───── Records for the task

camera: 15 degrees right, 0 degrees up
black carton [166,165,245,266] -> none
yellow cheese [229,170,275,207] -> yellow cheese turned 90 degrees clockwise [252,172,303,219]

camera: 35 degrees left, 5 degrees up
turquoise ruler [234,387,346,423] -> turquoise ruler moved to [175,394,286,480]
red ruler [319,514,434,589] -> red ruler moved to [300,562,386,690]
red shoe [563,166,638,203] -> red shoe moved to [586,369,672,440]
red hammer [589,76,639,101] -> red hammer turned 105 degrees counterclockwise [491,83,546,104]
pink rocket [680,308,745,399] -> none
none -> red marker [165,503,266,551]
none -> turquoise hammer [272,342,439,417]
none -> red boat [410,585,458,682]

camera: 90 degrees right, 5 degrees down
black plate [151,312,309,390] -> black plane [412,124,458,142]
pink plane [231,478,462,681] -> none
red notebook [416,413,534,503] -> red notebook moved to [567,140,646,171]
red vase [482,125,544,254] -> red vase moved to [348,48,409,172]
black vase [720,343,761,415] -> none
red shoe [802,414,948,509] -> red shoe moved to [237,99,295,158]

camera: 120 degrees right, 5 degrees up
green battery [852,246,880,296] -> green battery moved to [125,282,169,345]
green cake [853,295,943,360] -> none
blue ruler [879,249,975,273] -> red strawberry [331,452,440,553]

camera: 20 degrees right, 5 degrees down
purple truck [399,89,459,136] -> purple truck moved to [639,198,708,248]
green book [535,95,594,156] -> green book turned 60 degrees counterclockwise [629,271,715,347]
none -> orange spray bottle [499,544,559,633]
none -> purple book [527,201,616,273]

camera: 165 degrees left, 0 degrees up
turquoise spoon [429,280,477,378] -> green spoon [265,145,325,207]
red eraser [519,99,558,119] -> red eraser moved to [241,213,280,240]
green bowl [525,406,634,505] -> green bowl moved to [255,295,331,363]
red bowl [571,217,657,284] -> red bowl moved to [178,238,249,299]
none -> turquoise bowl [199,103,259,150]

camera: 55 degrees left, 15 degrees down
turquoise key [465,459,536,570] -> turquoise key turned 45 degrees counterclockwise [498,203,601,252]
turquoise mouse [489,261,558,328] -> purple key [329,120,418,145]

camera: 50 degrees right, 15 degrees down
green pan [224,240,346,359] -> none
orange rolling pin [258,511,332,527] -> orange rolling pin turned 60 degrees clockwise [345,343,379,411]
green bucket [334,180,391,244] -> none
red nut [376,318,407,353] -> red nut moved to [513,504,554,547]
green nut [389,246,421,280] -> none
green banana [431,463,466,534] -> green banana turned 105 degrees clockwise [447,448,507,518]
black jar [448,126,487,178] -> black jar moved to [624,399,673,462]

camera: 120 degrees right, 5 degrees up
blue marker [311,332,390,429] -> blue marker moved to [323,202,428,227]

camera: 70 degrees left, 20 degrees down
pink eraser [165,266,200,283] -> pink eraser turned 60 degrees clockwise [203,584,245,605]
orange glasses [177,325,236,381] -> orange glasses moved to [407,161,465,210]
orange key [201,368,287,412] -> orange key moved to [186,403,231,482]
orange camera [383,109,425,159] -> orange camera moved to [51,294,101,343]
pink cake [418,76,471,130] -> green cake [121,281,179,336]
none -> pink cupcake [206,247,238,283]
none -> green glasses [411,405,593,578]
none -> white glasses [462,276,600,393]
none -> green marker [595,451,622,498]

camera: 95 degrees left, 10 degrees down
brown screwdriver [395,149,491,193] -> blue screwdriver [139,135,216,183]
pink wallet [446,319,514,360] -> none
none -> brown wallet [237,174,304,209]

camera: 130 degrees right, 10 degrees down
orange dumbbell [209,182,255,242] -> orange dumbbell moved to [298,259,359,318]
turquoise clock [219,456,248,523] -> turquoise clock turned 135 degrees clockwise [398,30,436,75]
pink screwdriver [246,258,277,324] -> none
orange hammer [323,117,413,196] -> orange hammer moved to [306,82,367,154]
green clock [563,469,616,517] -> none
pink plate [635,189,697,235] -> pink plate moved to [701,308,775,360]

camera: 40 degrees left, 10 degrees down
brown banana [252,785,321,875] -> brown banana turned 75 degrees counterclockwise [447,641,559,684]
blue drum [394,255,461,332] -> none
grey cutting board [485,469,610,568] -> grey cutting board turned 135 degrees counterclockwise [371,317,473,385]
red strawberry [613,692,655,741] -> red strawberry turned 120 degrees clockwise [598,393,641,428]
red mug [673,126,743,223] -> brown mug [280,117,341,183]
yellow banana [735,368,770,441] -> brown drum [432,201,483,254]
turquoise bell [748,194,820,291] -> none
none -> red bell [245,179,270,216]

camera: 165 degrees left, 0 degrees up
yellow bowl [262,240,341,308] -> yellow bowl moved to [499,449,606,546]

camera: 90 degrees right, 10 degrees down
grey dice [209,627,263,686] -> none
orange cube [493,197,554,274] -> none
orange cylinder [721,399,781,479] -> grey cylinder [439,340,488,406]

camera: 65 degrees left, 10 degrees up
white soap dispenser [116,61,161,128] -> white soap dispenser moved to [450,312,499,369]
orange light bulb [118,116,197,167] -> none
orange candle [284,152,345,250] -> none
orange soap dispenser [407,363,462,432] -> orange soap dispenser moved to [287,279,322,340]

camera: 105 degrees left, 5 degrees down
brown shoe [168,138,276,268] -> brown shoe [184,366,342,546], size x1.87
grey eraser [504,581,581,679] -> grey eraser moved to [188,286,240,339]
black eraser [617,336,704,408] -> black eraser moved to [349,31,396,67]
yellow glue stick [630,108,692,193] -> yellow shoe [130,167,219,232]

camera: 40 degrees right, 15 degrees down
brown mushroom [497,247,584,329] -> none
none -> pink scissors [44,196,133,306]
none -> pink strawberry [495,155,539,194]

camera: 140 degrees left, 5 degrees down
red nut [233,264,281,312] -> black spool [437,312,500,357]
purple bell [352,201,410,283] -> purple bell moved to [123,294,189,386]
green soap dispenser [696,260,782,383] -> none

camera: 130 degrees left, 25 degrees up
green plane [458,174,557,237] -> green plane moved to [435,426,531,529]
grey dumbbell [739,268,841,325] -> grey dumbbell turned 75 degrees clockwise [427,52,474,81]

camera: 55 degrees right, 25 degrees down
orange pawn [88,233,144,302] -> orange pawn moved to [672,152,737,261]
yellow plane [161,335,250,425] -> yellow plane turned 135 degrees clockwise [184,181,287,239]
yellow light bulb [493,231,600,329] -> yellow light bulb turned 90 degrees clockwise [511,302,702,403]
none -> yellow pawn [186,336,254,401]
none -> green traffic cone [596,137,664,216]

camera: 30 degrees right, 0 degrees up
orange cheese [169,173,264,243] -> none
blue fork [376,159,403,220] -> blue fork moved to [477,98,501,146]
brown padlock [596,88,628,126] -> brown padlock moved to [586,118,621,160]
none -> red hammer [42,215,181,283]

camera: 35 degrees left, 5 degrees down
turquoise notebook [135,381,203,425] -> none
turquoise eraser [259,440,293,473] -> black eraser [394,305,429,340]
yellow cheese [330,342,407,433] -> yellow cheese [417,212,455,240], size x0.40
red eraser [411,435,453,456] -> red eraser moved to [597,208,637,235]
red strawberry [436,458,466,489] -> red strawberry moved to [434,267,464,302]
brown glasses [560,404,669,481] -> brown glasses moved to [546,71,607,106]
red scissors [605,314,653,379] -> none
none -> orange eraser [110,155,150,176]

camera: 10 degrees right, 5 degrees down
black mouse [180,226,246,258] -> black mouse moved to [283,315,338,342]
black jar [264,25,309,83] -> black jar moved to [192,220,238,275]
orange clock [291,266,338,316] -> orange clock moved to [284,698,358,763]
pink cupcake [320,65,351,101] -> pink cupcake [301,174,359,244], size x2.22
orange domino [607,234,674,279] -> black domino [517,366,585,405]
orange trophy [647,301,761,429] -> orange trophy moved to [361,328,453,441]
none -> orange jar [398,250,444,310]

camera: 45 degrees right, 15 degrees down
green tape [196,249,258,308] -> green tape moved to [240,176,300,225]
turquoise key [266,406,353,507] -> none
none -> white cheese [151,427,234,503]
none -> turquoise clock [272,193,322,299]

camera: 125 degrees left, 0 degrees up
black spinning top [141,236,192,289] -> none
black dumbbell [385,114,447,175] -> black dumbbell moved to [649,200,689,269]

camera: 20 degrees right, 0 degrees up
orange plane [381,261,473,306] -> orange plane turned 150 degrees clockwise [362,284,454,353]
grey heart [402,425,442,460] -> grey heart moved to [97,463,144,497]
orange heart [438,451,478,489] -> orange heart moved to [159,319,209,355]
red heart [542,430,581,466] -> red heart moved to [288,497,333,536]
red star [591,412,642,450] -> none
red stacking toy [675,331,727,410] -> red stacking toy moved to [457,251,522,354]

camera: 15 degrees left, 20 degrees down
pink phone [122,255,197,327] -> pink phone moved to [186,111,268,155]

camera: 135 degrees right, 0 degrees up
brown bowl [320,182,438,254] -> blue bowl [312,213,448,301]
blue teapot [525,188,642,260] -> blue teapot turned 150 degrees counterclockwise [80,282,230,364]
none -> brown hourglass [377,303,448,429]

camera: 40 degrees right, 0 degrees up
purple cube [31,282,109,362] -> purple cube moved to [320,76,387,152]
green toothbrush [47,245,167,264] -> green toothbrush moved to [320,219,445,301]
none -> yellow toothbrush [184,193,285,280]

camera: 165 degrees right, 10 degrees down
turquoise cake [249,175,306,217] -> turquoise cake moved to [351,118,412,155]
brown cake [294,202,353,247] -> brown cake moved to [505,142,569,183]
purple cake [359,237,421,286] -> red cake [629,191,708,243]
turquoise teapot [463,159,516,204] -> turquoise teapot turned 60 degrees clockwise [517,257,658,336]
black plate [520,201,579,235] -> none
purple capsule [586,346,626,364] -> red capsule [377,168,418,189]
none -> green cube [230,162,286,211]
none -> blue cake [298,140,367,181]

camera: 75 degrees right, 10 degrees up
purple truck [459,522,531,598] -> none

──────────

Task brief:
For each line of the entries that includes "yellow", show that line.

Output of the task:
yellow cheese [229,170,275,207] -> yellow cheese turned 90 degrees clockwise [252,172,303,219]
yellow banana [735,368,770,441] -> brown drum [432,201,483,254]
yellow bowl [262,240,341,308] -> yellow bowl moved to [499,449,606,546]
yellow glue stick [630,108,692,193] -> yellow shoe [130,167,219,232]
yellow plane [161,335,250,425] -> yellow plane turned 135 degrees clockwise [184,181,287,239]
yellow light bulb [493,231,600,329] -> yellow light bulb turned 90 degrees clockwise [511,302,702,403]
none -> yellow pawn [186,336,254,401]
yellow cheese [330,342,407,433] -> yellow cheese [417,212,455,240], size x0.40
none -> yellow toothbrush [184,193,285,280]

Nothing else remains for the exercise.